Task prompt: Among the entries below, please repeat exactly and only the lines from the line containing "purple light bulb: [66,416,110,496]" to the line containing "purple boat: [262,216,309,292]", both lines included.

Records to process:
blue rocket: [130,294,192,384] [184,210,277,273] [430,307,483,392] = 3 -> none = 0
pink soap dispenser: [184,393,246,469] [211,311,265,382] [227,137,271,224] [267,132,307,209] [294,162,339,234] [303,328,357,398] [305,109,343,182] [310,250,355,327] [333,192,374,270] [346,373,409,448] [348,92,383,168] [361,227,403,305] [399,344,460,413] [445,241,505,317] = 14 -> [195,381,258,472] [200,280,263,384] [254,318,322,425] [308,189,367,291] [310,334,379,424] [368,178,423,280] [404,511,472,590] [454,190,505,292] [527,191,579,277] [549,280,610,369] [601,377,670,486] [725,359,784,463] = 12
--
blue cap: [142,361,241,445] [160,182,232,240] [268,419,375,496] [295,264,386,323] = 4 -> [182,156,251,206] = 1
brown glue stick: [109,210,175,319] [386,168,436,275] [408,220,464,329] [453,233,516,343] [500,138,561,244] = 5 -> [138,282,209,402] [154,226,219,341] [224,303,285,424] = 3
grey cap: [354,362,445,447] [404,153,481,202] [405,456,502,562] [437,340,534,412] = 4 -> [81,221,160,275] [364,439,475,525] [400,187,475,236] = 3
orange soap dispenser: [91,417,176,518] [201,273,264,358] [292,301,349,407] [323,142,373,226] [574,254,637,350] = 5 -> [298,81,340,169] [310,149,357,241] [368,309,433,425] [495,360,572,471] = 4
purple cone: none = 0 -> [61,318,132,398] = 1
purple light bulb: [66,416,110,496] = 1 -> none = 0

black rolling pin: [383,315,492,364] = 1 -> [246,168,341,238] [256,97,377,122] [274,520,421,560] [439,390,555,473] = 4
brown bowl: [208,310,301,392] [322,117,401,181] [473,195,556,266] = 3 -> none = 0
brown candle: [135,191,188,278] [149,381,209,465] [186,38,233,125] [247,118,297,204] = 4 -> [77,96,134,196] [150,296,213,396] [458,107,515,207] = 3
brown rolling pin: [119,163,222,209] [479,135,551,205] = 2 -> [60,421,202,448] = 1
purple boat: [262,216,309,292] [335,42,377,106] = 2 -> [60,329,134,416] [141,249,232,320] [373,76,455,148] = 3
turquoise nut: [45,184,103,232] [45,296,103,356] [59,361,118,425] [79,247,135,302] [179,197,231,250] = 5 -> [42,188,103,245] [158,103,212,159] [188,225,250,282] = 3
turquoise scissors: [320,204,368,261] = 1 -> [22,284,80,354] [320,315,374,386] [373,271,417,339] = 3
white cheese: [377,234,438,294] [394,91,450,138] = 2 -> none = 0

Exercise solution:
purple light bulb: [66,416,110,496] = 1 -> none = 0

black rolling pin: [383,315,492,364] = 1 -> [246,168,341,238] [256,97,377,122] [274,520,421,560] [439,390,555,473] = 4
brown bowl: [208,310,301,392] [322,117,401,181] [473,195,556,266] = 3 -> none = 0
brown candle: [135,191,188,278] [149,381,209,465] [186,38,233,125] [247,118,297,204] = 4 -> [77,96,134,196] [150,296,213,396] [458,107,515,207] = 3
brown rolling pin: [119,163,222,209] [479,135,551,205] = 2 -> [60,421,202,448] = 1
purple boat: [262,216,309,292] [335,42,377,106] = 2 -> [60,329,134,416] [141,249,232,320] [373,76,455,148] = 3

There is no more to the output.